● Assignment:
Output each line of the data below exactly, omitting any image.

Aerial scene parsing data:
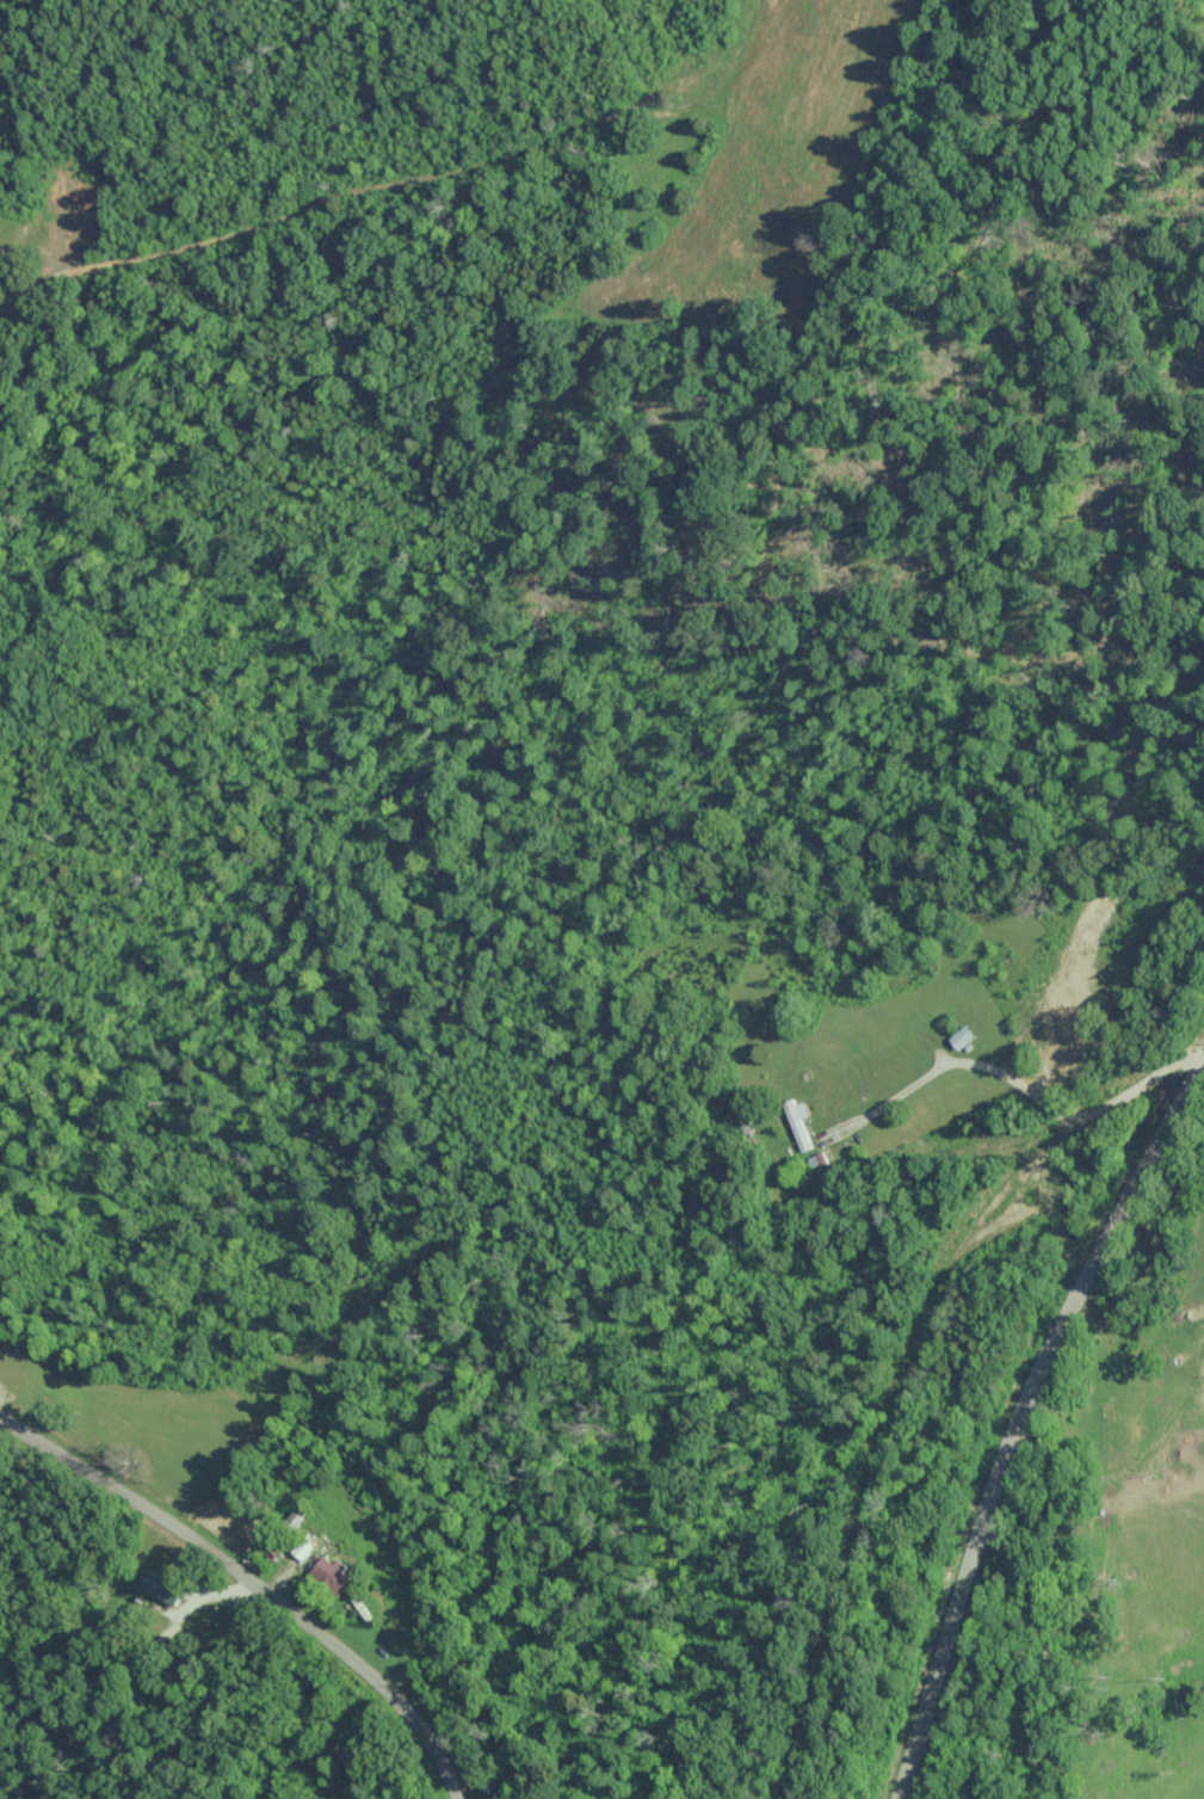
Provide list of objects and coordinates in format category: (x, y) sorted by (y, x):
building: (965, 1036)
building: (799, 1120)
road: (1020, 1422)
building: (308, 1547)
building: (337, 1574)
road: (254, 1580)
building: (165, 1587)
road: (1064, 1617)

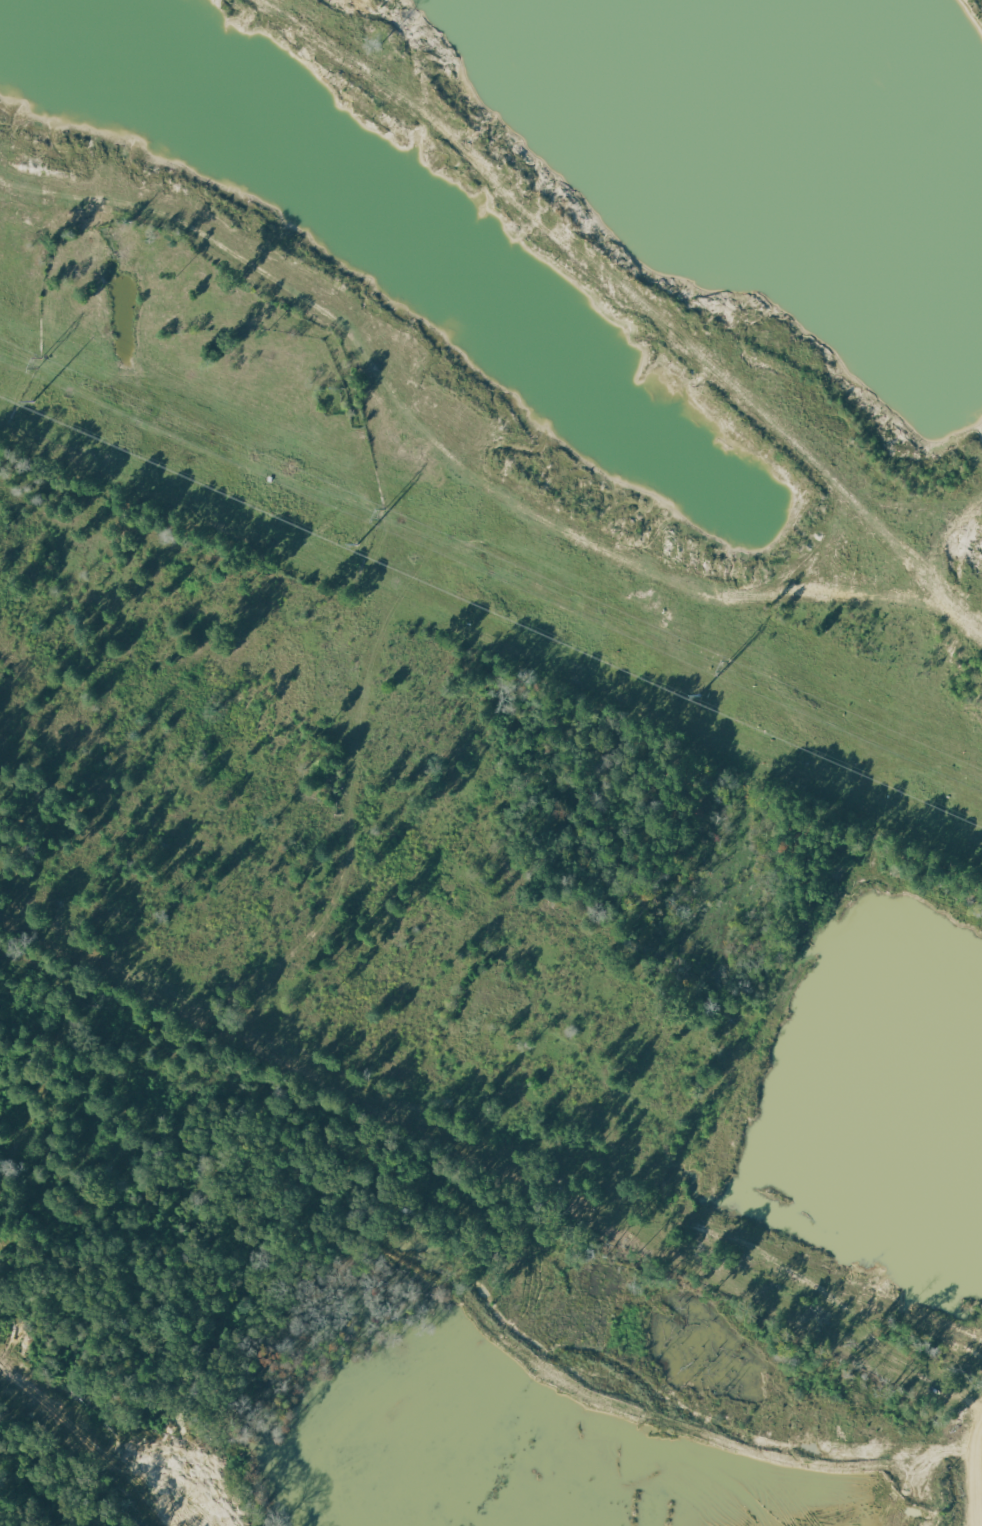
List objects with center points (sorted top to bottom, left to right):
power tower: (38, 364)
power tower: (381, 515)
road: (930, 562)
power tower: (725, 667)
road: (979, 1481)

● Answer area:
Provide list of objects and coordinates in format category: (x, y) sorted by (y, x):
building: (965, 1036)
building: (799, 1120)
road: (1020, 1422)
building: (308, 1547)
building: (337, 1574)
road: (254, 1580)
building: (165, 1587)
road: (1064, 1617)

List objects with center points (sorted top to bottom, left to right):
power tower: (38, 364)
power tower: (381, 515)
road: (930, 562)
power tower: (725, 667)
road: (979, 1481)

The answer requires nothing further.